Problem description
Wherever the records include pictures, skip them and transcribe all the rest word for word.

Records shown
=== Begin Enclosure ===

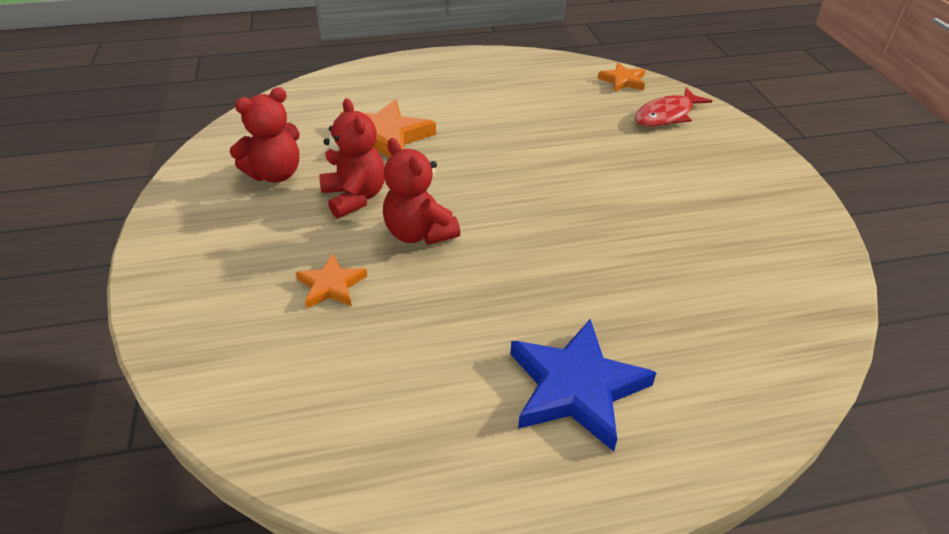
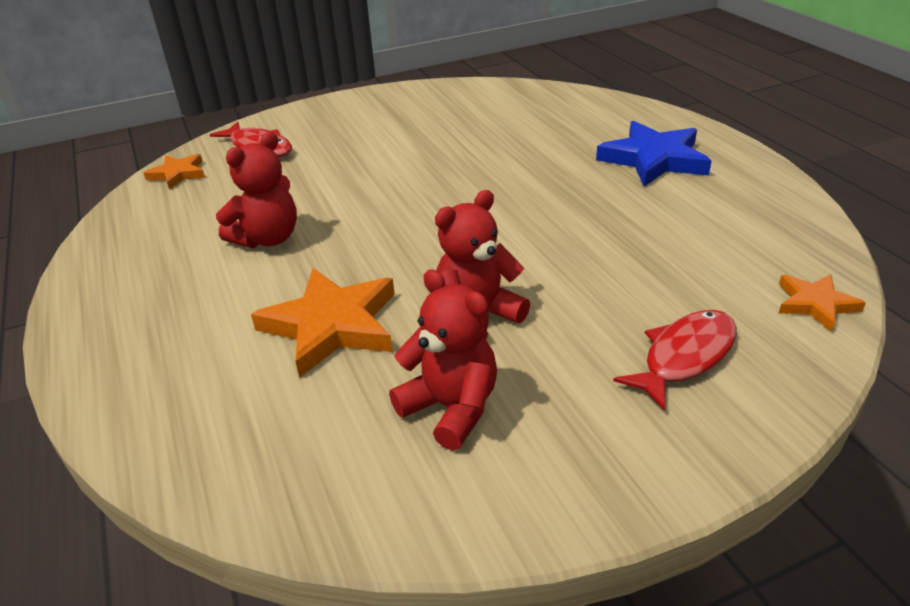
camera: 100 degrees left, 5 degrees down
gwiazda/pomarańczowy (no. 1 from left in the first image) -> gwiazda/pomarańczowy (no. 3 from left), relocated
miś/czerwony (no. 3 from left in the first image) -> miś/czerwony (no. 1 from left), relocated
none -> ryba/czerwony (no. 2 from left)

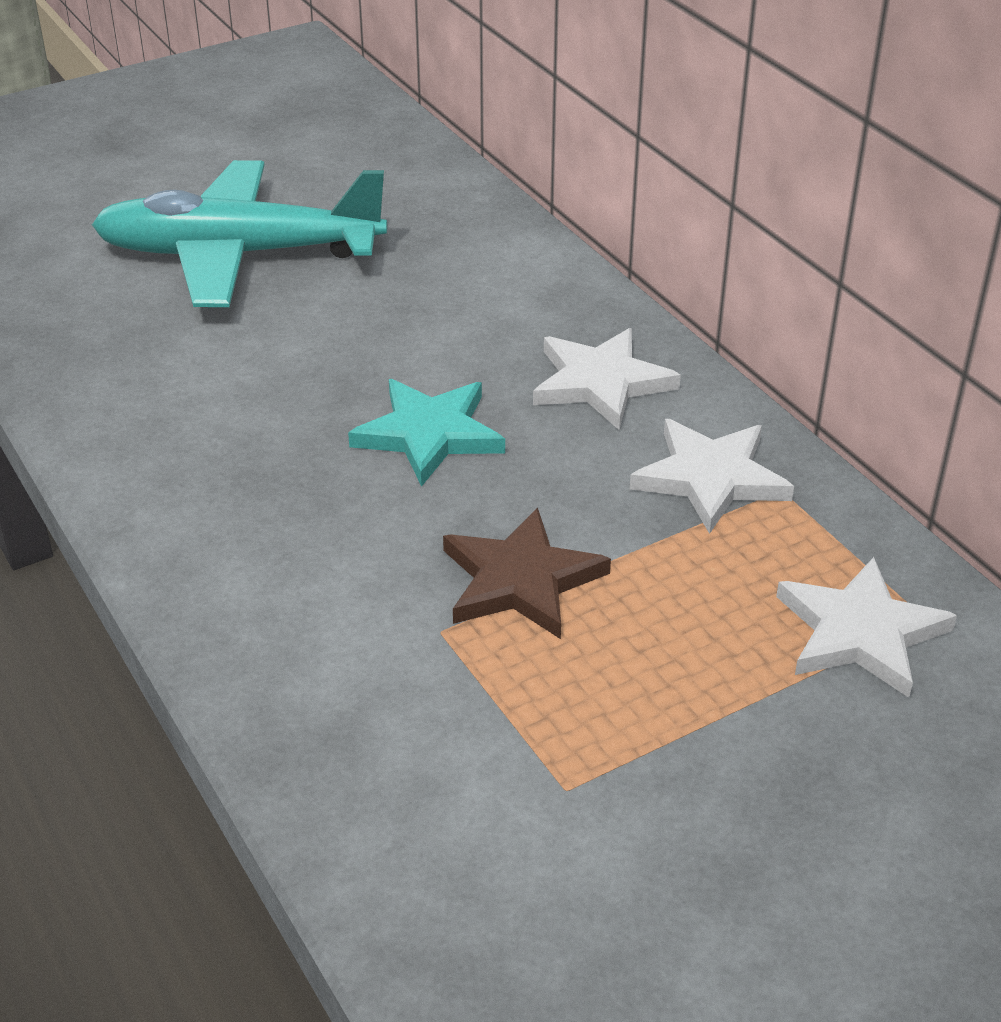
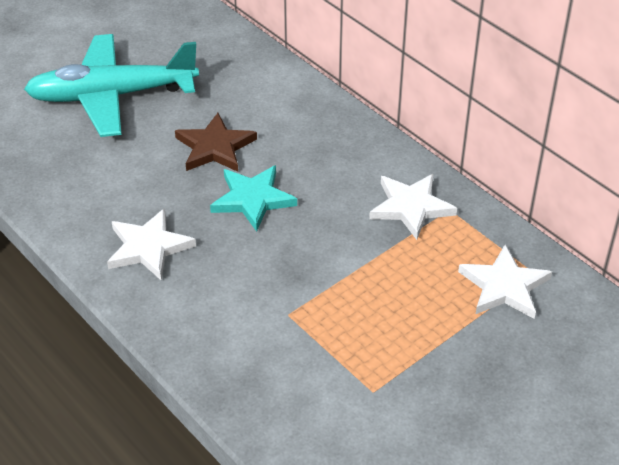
camera: 10 degrees left, 5 degrees up
gwiazda/brązowy, relocated
gwiazda/biały (no. 1 from left), relocated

=== End Enclosure ===

Written response
camera: 100 degrees left, 5 degrees down
gwiazda/pomarańczowy (no. 1 from left in the first image) -> gwiazda/pomarańczowy (no. 3 from left), relocated
miś/czerwony (no. 3 from left in the first image) -> miś/czerwony (no. 1 from left), relocated
none -> ryba/czerwony (no. 2 from left)

camera: 10 degrees left, 5 degrees up
gwiazda/brązowy, relocated
gwiazda/biały (no. 1 from left), relocated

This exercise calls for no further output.